== About this task ==
Give the total number of lines in the data below that include "plate", and nothing else.

== Given records ==

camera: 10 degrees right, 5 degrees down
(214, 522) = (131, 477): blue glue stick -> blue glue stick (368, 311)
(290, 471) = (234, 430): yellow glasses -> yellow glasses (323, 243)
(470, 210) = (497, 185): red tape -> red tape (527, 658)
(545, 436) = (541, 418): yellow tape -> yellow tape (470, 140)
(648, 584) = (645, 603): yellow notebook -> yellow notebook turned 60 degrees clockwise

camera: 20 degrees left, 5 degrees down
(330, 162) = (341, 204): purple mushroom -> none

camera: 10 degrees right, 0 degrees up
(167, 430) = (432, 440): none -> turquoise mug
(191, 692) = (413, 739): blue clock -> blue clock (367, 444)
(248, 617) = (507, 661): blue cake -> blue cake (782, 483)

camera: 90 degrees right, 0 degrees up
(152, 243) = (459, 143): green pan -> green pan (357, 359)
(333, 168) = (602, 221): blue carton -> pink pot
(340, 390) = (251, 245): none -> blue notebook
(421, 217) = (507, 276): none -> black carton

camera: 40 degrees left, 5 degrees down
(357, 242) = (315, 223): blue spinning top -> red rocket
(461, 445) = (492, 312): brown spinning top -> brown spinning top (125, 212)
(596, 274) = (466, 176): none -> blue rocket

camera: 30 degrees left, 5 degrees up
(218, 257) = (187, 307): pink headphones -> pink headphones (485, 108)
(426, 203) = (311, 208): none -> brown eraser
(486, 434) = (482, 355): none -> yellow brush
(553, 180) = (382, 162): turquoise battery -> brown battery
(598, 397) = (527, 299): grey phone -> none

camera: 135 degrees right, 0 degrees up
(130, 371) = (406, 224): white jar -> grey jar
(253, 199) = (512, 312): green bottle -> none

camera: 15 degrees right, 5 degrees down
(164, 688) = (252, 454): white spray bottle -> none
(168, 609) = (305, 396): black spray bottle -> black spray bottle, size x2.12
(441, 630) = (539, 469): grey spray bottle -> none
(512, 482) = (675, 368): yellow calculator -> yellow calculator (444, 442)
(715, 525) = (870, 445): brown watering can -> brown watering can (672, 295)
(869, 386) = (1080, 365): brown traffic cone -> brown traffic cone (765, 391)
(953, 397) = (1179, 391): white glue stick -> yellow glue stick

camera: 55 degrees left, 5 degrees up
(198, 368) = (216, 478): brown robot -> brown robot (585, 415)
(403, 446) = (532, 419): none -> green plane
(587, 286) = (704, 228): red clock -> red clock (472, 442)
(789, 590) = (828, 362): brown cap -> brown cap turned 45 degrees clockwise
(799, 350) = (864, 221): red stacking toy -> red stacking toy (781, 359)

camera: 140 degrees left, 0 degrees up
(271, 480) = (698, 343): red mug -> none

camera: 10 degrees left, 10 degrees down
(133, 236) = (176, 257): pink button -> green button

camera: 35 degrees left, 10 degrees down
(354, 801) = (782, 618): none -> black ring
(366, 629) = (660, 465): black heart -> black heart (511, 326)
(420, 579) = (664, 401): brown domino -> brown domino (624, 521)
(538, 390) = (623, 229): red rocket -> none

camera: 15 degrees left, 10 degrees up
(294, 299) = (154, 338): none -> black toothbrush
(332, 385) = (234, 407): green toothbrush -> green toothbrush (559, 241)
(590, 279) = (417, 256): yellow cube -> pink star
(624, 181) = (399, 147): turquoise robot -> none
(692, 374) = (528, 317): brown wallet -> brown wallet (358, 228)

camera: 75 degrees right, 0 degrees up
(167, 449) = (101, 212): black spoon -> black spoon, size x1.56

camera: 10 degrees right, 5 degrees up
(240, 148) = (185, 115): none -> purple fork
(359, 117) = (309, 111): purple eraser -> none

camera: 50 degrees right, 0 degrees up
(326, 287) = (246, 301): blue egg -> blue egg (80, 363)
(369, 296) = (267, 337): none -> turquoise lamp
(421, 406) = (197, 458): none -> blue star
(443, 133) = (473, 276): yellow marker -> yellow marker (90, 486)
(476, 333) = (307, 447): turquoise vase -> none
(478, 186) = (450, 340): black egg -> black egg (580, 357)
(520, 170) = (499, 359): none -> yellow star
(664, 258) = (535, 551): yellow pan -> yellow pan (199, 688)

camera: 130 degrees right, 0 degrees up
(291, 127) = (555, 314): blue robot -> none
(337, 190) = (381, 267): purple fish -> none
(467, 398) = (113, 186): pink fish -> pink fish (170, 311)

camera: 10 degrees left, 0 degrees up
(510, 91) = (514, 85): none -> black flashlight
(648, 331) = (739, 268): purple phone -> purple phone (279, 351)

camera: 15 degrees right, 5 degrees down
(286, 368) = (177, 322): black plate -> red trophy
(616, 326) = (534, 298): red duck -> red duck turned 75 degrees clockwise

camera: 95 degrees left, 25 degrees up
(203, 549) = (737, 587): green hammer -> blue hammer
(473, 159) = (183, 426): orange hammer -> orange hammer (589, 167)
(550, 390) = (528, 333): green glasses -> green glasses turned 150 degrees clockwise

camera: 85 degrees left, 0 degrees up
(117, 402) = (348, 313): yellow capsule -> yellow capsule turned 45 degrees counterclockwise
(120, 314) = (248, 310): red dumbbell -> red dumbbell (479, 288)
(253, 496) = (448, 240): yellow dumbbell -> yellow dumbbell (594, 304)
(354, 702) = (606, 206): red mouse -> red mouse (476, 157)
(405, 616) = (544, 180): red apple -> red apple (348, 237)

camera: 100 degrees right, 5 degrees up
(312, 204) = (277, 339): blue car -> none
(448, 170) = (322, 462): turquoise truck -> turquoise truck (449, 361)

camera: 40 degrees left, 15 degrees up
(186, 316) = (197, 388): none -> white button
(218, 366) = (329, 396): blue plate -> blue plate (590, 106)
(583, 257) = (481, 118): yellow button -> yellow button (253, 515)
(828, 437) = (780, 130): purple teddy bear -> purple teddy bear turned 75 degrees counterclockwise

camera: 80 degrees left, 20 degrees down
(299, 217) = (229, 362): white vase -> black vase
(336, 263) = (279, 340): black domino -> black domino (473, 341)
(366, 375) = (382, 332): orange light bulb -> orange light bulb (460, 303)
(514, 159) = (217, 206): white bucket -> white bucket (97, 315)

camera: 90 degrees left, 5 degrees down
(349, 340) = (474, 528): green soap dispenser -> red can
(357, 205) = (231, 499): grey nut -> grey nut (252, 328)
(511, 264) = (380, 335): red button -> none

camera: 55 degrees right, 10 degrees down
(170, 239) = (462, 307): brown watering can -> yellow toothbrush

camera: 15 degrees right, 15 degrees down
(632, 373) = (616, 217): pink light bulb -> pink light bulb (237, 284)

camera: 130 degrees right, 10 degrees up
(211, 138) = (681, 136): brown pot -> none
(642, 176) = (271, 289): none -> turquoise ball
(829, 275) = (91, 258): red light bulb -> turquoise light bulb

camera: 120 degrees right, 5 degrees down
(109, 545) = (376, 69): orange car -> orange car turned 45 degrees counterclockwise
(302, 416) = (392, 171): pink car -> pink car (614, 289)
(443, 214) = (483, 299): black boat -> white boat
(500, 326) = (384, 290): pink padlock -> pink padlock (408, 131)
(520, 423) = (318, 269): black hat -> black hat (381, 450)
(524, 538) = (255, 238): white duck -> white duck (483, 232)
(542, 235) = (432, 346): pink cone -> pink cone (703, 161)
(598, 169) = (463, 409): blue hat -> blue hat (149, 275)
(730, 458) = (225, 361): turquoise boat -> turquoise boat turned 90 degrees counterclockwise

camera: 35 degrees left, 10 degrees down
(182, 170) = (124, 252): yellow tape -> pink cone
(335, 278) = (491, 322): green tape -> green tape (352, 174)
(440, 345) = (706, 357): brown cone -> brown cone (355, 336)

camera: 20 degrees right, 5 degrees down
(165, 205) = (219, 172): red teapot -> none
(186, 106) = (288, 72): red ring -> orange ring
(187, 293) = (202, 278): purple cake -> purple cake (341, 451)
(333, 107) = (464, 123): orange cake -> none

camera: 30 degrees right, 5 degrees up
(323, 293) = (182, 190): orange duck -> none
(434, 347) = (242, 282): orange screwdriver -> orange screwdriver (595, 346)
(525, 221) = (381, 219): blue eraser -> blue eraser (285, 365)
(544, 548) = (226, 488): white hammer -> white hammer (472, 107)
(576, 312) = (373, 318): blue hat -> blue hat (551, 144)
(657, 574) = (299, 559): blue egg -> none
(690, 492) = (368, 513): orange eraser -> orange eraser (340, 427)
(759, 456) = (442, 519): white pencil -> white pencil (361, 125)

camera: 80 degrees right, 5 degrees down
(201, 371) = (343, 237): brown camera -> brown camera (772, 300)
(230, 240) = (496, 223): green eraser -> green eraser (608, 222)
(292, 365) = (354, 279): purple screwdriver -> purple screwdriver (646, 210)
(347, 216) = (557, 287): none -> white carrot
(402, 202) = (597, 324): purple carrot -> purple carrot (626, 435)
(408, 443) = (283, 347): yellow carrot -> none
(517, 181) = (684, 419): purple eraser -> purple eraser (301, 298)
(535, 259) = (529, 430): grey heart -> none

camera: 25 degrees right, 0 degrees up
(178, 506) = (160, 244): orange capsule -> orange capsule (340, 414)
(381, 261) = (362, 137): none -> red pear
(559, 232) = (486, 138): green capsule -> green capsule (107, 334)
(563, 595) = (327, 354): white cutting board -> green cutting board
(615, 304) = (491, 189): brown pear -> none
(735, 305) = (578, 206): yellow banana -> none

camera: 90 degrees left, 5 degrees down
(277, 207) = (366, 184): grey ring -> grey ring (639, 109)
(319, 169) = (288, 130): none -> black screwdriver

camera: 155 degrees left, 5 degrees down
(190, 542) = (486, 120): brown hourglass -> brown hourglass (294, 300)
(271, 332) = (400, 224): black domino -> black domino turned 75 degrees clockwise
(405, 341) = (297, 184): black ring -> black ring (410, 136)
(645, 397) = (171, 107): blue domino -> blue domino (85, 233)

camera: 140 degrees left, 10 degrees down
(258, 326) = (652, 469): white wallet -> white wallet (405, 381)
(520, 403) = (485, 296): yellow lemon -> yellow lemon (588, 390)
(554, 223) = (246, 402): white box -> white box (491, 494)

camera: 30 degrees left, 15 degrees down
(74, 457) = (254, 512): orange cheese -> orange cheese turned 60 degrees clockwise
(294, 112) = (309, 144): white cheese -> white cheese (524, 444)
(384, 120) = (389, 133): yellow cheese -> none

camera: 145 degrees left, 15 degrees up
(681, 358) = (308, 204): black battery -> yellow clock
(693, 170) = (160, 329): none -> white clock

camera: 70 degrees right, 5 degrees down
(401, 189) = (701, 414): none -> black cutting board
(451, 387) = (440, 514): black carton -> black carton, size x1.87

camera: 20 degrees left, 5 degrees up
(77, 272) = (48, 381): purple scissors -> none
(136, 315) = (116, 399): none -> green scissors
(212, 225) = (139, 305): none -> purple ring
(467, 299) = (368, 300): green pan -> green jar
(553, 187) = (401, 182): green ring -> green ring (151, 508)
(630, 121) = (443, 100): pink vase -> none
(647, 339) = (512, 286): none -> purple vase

== Exercise result ==
2